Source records
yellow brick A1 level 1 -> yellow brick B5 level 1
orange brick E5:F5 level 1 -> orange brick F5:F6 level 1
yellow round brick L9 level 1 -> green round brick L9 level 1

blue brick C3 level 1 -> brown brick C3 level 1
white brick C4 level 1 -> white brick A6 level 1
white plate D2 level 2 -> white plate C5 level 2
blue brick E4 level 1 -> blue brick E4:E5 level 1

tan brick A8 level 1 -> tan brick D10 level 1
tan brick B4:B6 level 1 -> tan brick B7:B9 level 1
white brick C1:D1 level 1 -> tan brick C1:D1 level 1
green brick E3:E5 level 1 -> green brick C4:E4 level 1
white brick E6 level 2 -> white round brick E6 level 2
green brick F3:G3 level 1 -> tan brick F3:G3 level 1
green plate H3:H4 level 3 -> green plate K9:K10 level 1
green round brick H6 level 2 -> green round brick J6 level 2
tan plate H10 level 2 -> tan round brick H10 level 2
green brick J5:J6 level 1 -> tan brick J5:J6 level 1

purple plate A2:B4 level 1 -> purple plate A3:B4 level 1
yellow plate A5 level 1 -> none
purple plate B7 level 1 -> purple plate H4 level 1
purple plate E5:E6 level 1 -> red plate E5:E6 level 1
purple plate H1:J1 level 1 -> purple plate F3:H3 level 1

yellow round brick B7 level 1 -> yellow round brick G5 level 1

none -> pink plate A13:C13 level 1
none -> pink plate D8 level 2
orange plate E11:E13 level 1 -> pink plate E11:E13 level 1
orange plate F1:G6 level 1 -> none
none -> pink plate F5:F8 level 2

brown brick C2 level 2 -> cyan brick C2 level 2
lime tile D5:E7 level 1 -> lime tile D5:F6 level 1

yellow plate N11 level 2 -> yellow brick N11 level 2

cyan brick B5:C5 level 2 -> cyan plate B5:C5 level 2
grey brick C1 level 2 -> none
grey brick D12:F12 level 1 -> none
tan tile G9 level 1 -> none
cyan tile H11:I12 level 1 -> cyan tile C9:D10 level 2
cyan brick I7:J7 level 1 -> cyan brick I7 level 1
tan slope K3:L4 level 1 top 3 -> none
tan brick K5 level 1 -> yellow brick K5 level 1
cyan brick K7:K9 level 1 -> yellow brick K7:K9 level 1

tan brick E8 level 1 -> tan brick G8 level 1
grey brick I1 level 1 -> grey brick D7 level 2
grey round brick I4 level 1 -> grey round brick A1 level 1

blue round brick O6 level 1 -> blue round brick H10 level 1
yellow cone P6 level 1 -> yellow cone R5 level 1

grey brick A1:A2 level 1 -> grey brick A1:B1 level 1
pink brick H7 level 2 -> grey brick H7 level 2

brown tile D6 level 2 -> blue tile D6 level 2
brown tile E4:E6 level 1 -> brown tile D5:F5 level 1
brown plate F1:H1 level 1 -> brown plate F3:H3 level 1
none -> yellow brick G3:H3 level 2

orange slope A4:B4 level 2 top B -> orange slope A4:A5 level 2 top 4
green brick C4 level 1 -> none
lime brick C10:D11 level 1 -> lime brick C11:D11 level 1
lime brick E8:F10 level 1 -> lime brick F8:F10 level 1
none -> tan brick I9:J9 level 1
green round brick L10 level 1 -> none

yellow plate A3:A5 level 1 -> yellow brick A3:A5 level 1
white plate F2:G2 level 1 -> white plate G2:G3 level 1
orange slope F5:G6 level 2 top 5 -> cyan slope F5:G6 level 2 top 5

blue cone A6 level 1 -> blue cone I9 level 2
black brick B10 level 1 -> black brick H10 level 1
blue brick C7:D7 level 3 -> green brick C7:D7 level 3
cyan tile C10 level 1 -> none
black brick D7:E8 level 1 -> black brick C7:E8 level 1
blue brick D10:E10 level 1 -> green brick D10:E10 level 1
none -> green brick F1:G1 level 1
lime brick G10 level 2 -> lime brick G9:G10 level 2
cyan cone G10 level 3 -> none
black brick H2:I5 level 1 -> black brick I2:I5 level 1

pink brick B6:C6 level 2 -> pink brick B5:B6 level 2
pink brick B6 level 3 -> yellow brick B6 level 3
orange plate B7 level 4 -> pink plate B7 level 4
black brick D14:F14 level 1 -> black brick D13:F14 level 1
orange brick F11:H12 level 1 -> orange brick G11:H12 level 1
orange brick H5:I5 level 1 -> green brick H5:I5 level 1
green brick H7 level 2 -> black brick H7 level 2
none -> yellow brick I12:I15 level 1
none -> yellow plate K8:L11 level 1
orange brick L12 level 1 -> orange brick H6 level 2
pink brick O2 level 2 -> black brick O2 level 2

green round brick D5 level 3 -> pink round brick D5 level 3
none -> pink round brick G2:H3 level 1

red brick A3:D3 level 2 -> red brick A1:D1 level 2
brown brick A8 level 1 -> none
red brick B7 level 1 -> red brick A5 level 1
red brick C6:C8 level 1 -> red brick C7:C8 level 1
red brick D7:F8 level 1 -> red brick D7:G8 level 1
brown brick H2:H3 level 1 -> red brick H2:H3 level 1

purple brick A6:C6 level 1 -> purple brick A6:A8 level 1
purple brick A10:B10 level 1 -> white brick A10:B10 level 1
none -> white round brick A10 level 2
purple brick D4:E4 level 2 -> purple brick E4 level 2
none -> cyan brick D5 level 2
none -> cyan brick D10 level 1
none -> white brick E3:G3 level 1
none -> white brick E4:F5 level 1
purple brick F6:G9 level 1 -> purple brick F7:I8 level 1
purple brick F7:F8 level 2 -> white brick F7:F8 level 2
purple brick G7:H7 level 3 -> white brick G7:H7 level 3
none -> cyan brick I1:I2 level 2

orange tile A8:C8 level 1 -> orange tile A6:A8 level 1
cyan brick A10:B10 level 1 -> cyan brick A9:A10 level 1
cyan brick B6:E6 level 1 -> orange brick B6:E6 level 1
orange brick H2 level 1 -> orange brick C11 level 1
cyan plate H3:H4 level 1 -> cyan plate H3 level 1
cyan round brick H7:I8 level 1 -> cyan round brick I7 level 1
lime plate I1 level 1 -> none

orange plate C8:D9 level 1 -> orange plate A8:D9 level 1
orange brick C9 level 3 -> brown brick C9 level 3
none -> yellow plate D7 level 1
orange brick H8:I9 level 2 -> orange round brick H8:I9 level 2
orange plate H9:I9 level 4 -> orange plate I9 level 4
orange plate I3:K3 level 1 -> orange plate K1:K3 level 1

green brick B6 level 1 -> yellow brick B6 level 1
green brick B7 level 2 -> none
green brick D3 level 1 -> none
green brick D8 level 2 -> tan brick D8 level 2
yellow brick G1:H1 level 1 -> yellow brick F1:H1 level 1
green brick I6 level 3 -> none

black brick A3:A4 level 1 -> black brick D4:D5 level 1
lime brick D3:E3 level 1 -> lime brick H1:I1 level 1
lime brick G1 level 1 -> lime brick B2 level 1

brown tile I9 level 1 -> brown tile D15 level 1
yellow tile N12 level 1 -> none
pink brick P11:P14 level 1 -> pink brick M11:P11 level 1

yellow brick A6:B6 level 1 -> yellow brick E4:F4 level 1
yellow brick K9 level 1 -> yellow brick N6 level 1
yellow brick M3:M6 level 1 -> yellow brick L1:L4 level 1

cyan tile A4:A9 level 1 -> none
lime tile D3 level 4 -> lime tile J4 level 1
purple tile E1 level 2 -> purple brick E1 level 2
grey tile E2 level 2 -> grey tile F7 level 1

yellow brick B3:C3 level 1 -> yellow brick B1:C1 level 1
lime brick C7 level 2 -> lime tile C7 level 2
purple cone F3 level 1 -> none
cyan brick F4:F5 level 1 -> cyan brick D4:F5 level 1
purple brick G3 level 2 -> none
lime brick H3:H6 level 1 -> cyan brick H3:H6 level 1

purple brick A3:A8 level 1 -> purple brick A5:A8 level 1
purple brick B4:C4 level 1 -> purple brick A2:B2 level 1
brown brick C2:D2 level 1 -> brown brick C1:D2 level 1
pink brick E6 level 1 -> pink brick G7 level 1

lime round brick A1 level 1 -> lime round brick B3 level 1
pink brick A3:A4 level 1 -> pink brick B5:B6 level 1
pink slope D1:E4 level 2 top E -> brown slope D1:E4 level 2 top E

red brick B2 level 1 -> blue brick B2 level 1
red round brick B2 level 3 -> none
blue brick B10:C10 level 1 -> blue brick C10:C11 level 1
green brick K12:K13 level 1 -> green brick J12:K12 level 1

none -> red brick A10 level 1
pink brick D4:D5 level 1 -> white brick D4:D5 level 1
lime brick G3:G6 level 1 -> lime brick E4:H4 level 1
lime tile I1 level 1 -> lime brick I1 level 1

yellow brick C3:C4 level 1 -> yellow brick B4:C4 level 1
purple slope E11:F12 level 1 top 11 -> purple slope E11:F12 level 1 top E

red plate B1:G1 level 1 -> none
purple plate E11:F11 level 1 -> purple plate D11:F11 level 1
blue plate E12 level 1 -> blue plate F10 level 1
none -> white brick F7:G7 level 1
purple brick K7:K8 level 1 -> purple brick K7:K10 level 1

Aim of the task
Retype only the stretch of lines above starting at the one with "green brick C4 level 1 -> none" and stopping at the one with "purple brick F7:F8", exactly as written, with both kept.

Result of the exercise
green brick C4 level 1 -> none
lime brick C10:D11 level 1 -> lime brick C11:D11 level 1
lime brick E8:F10 level 1 -> lime brick F8:F10 level 1
none -> tan brick I9:J9 level 1
green round brick L10 level 1 -> none

yellow plate A3:A5 level 1 -> yellow brick A3:A5 level 1
white plate F2:G2 level 1 -> white plate G2:G3 level 1
orange slope F5:G6 level 2 top 5 -> cyan slope F5:G6 level 2 top 5

blue cone A6 level 1 -> blue cone I9 level 2
black brick B10 level 1 -> black brick H10 level 1
blue brick C7:D7 level 3 -> green brick C7:D7 level 3
cyan tile C10 level 1 -> none
black brick D7:E8 level 1 -> black brick C7:E8 level 1
blue brick D10:E10 level 1 -> green brick D10:E10 level 1
none -> green brick F1:G1 level 1
lime brick G10 level 2 -> lime brick G9:G10 level 2
cyan cone G10 level 3 -> none
black brick H2:I5 level 1 -> black brick I2:I5 level 1

pink brick B6:C6 level 2 -> pink brick B5:B6 level 2
pink brick B6 level 3 -> yellow brick B6 level 3
orange plate B7 level 4 -> pink plate B7 level 4
black brick D14:F14 level 1 -> black brick D13:F14 level 1
orange brick F11:H12 level 1 -> orange brick G11:H12 level 1
orange brick H5:I5 level 1 -> green brick H5:I5 level 1
green brick H7 level 2 -> black brick H7 level 2
none -> yellow brick I12:I15 level 1
none -> yellow plate K8:L11 level 1
orange brick L12 level 1 -> orange brick H6 level 2
pink brick O2 level 2 -> black brick O2 level 2

green round brick D5 level 3 -> pink round brick D5 level 3
none -> pink round brick G2:H3 level 1

red brick A3:D3 level 2 -> red brick A1:D1 level 2
brown brick A8 level 1 -> none
red brick B7 level 1 -> red brick A5 level 1
red brick C6:C8 level 1 -> red brick C7:C8 level 1
red brick D7:F8 level 1 -> red brick D7:G8 level 1
brown brick H2:H3 level 1 -> red brick H2:H3 level 1

purple brick A6:C6 level 1 -> purple brick A6:A8 level 1
purple brick A10:B10 level 1 -> white brick A10:B10 level 1
none -> white round brick A10 level 2
purple brick D4:E4 level 2 -> purple brick E4 level 2
none -> cyan brick D5 level 2
none -> cyan brick D10 level 1
none -> white brick E3:G3 level 1
none -> white brick E4:F5 level 1
purple brick F6:G9 level 1 -> purple brick F7:I8 level 1
purple brick F7:F8 level 2 -> white brick F7:F8 level 2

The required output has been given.